DATA TO PROCESS START

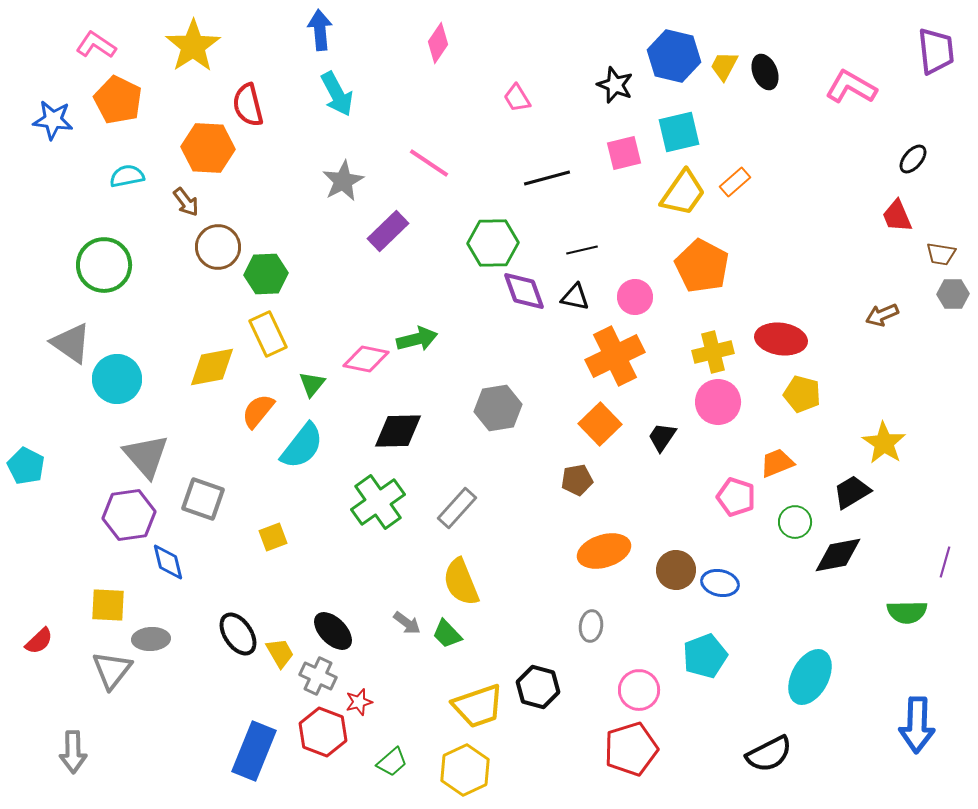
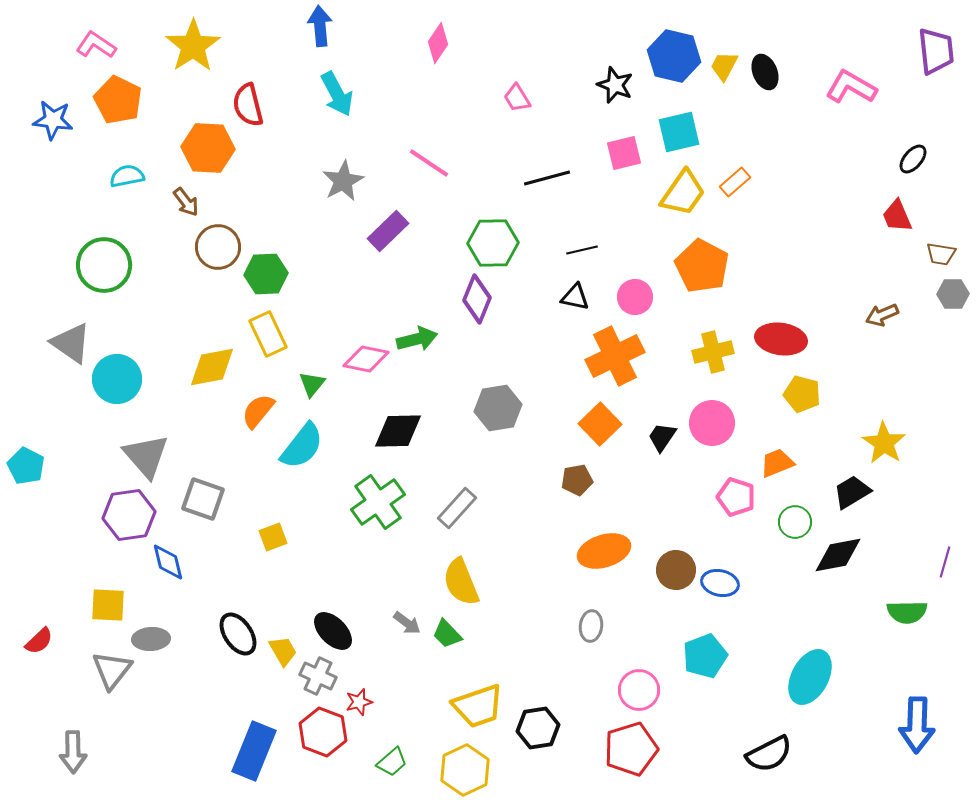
blue arrow at (320, 30): moved 4 px up
purple diamond at (524, 291): moved 47 px left, 8 px down; rotated 42 degrees clockwise
pink circle at (718, 402): moved 6 px left, 21 px down
yellow trapezoid at (280, 653): moved 3 px right, 2 px up
black hexagon at (538, 687): moved 41 px down; rotated 24 degrees counterclockwise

DATA TO PROCESS END

- **EXERCISE GOAL**
Nothing but the lines from the start of the records above through the line with "yellow trapezoid at" should be retyped, each exactly as written; leave out all pictures.

- **EXERCISE RESULT**
blue arrow at (320, 30): moved 4 px up
purple diamond at (524, 291): moved 47 px left, 8 px down; rotated 42 degrees clockwise
pink circle at (718, 402): moved 6 px left, 21 px down
yellow trapezoid at (280, 653): moved 3 px right, 2 px up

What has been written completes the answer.